THE PROBLEM: Which lines of the entries contain the string "orange"? Copy each of them.

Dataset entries
───

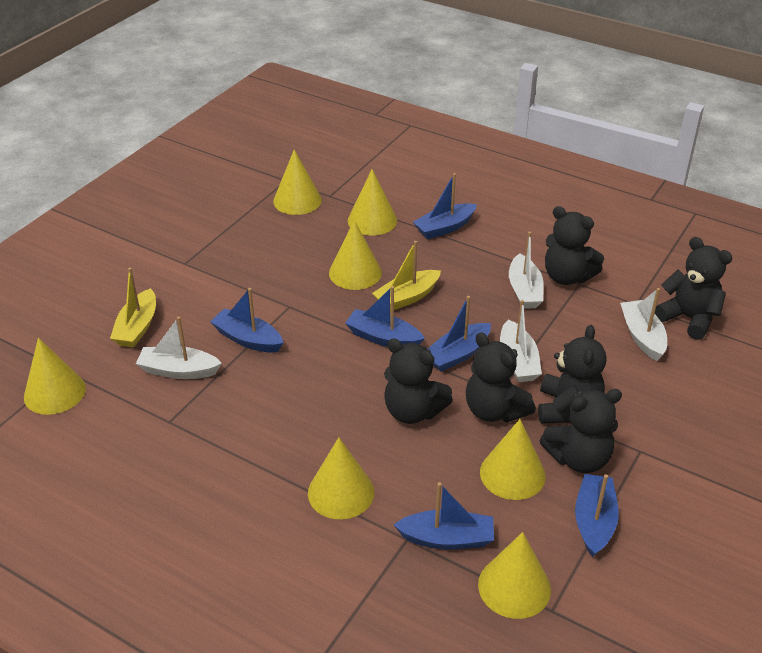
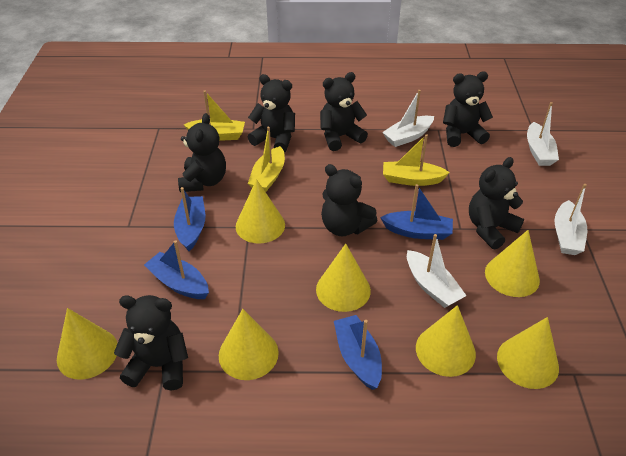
black teddy bear: 6 -> 7
blue boat: 6 -> 4
yellow boat: 2 -> 3

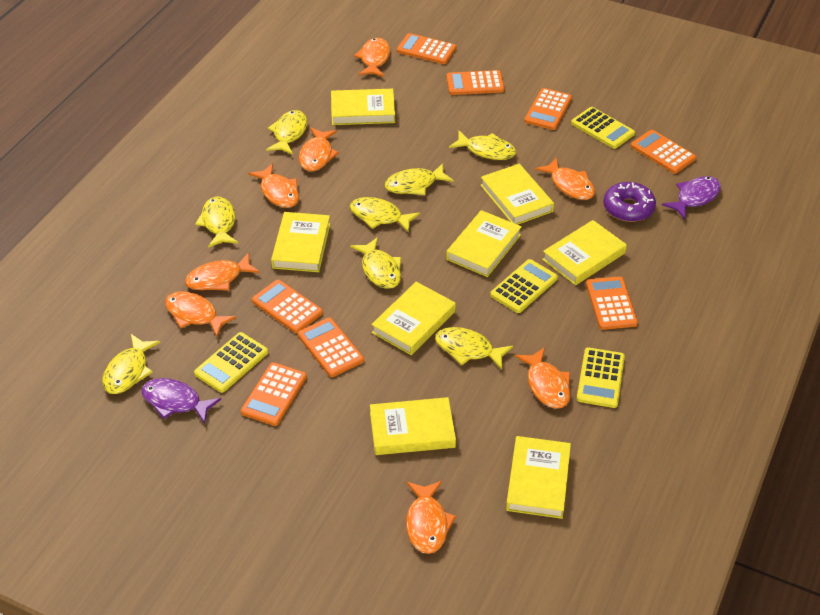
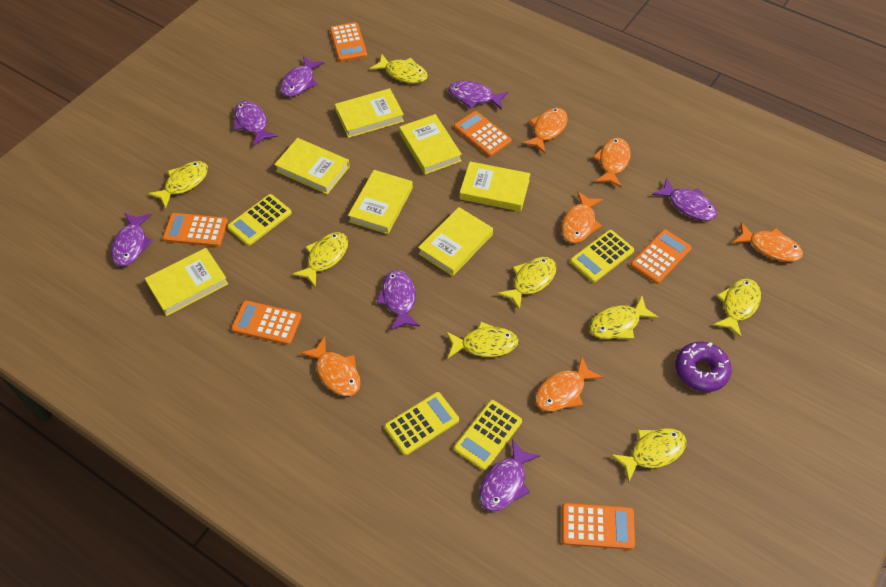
orange calculator: 8 -> 6
orange fish: 8 -> 6
purple fish: 2 -> 7
yellow book: 8 -> 7

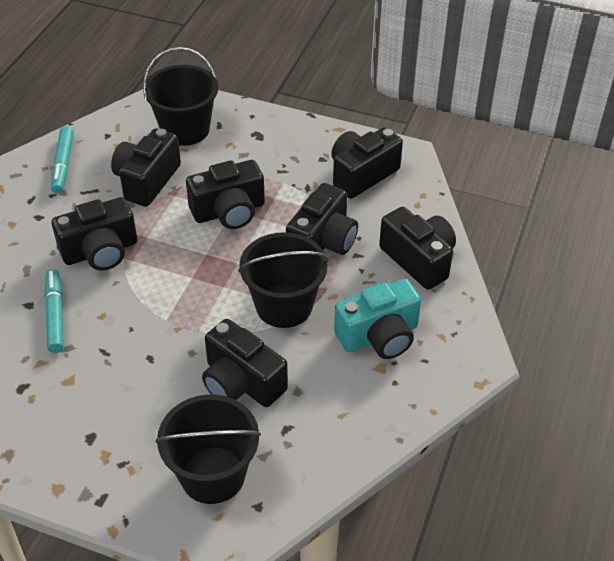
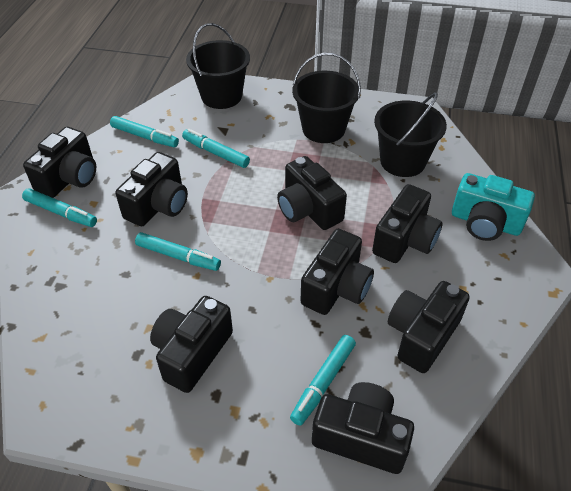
black camera: 7 -> 8
turquoise marker: 2 -> 5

───

ANSWER BELOW:
orange calculator: 8 -> 6
orange fish: 8 -> 6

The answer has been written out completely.